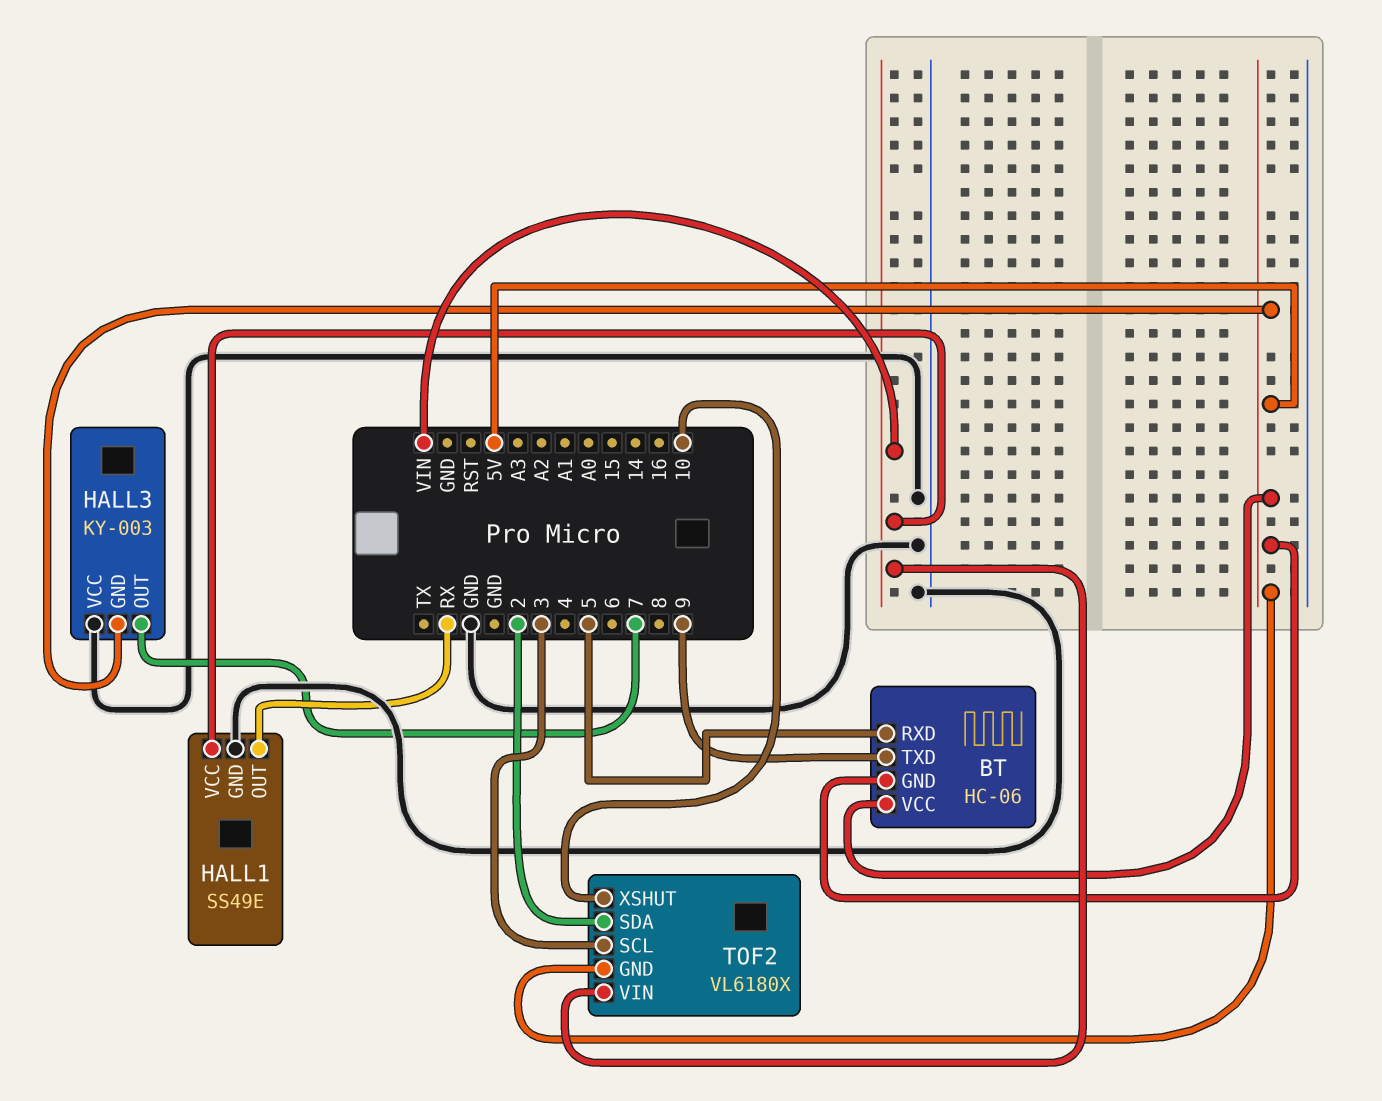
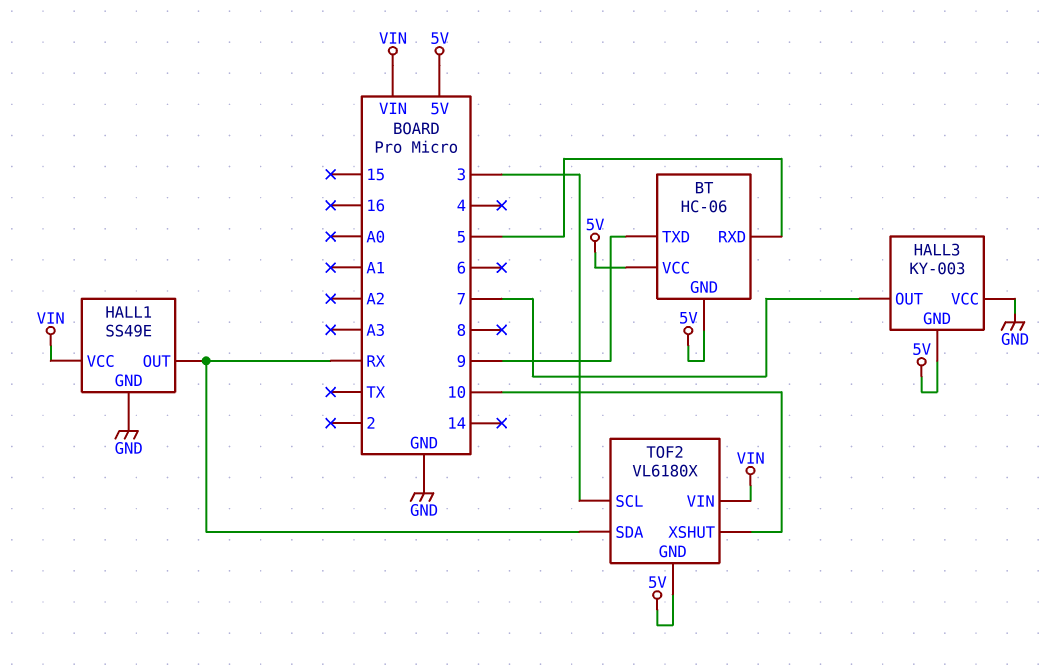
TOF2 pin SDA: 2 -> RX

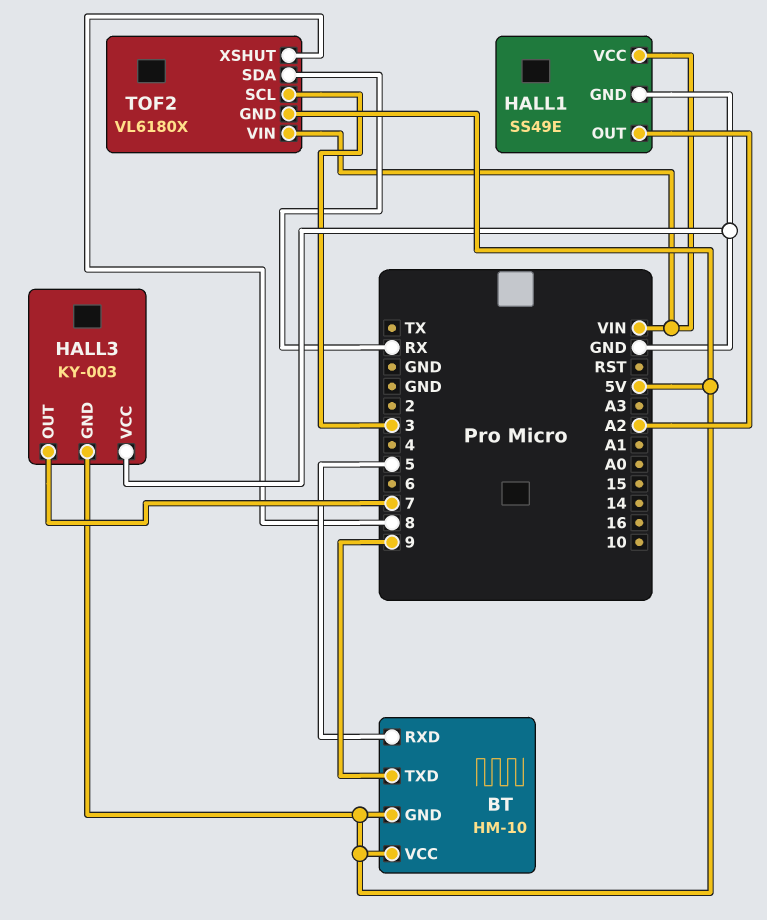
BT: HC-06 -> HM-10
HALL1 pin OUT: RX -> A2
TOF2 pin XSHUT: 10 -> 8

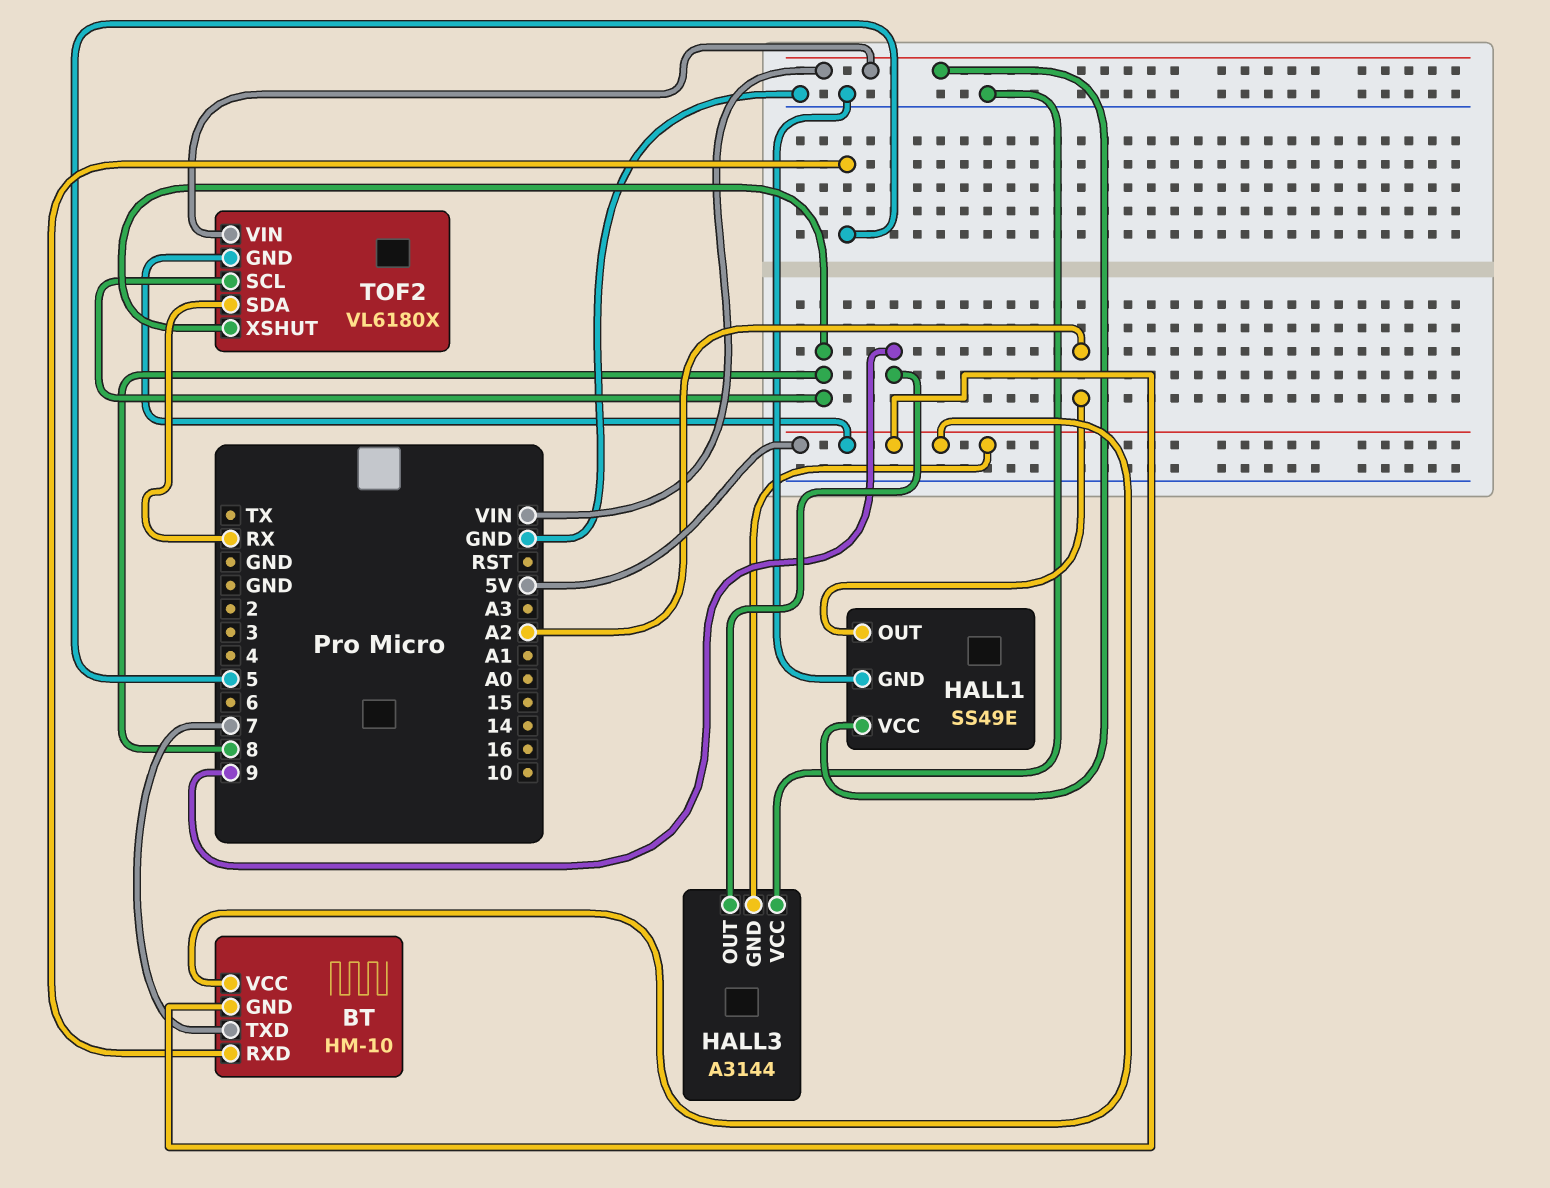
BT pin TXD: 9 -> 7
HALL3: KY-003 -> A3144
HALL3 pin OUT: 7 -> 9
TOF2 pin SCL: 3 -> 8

☆ ☆ ☆ ☆ ☆ ☆ ☆

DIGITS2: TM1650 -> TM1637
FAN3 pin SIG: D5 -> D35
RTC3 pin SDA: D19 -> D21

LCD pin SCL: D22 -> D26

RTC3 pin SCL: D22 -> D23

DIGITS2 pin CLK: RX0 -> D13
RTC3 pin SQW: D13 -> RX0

☆ ☆ ☆ ☆ ☆ ☆ ☆

ASSIGNMENT:
Above are the records; please give again, exactly and in full, only the lines that run from the line with "BT: HC-06 -> HM-10" through the line with "TOF2 pin SCL: 3 -> 8", with no pictures.

SOLUTION TO THE PROBLEM:
BT: HC-06 -> HM-10
HALL1 pin OUT: RX -> A2
TOF2 pin XSHUT: 10 -> 8

BT pin TXD: 9 -> 7
HALL3: KY-003 -> A3144
HALL3 pin OUT: 7 -> 9
TOF2 pin SCL: 3 -> 8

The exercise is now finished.